What the exercise asks: Go through the listing below and count the lines with "purple" in them. Only the count is needed.

BEGIN Stored data

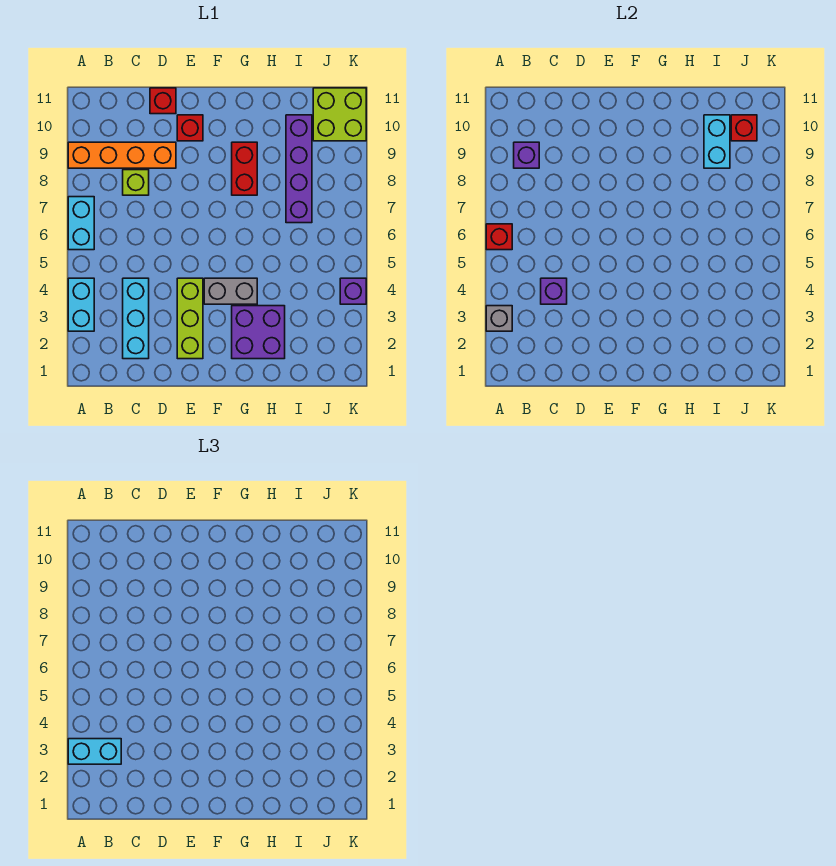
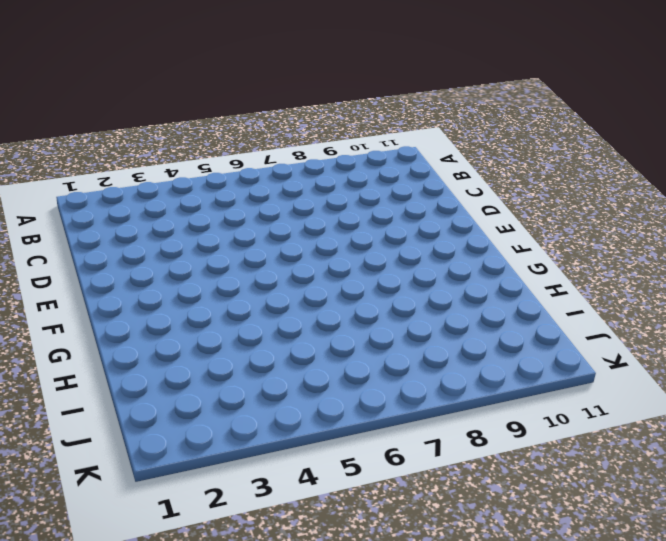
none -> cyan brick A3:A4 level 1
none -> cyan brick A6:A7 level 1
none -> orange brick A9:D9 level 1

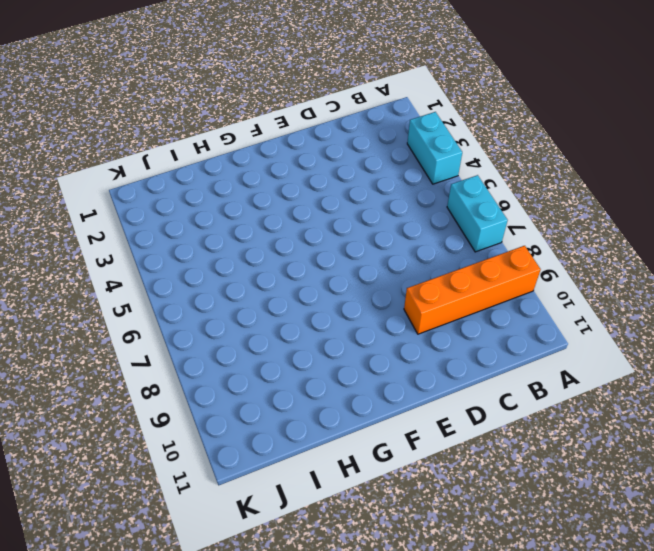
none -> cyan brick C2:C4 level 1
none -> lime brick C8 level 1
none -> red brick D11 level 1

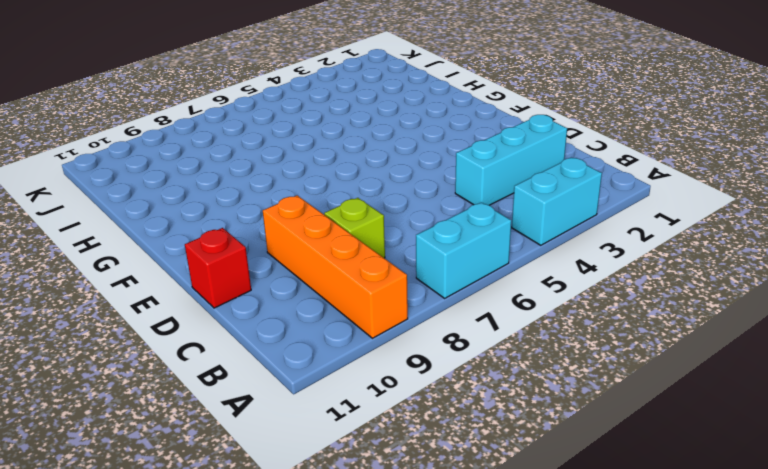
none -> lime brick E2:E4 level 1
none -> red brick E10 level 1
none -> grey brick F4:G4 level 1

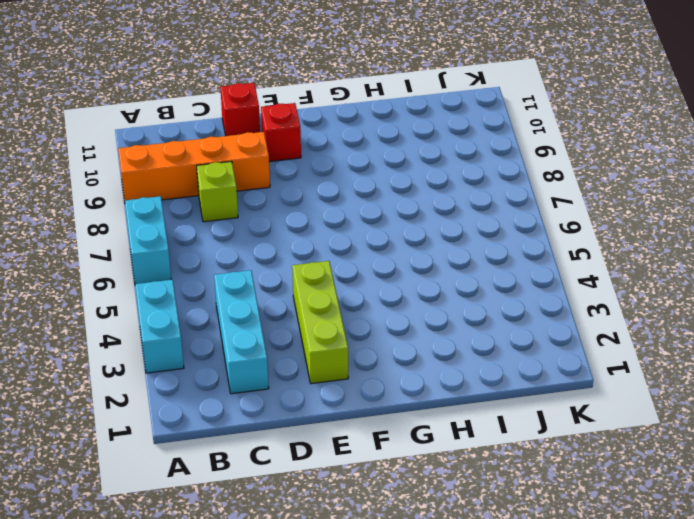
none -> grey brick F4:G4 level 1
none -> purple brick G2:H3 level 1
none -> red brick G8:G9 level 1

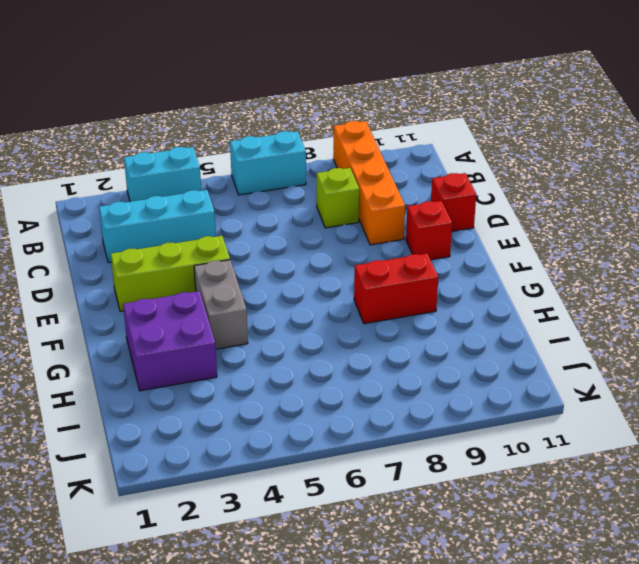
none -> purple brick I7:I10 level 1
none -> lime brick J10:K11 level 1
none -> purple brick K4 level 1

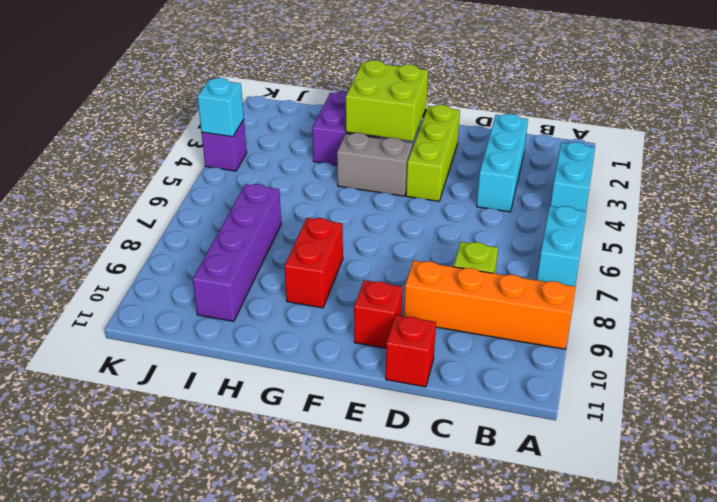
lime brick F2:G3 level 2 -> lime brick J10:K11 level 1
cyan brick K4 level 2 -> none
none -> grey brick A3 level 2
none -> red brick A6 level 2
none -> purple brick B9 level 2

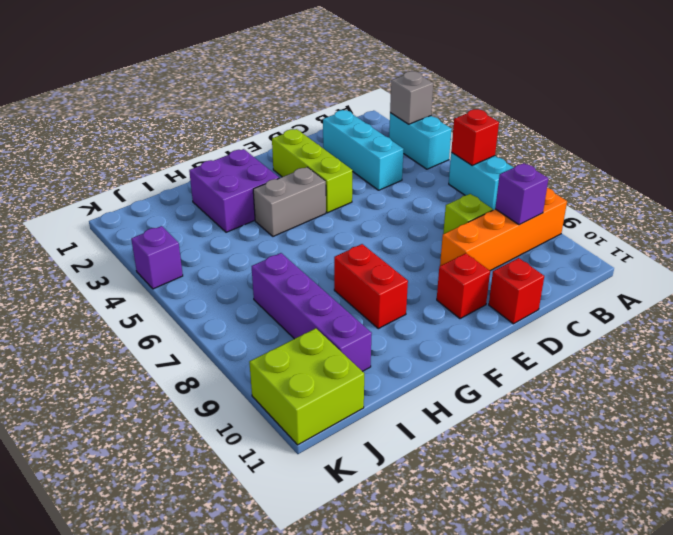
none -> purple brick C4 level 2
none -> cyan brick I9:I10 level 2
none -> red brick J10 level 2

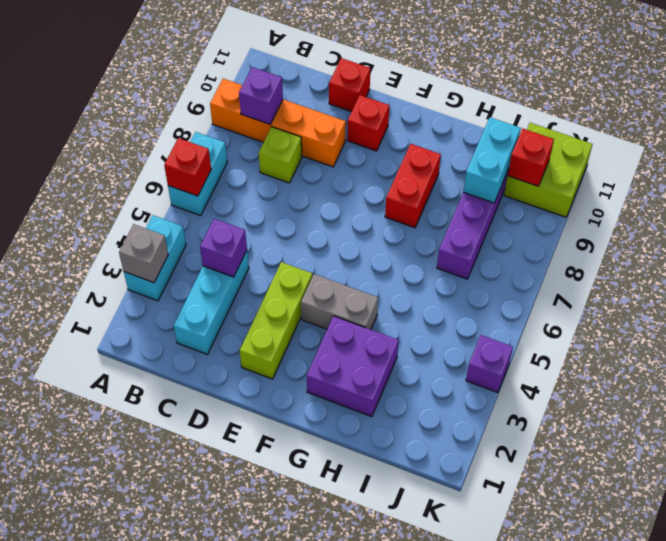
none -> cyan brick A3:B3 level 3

END Stored data

Answer area: 5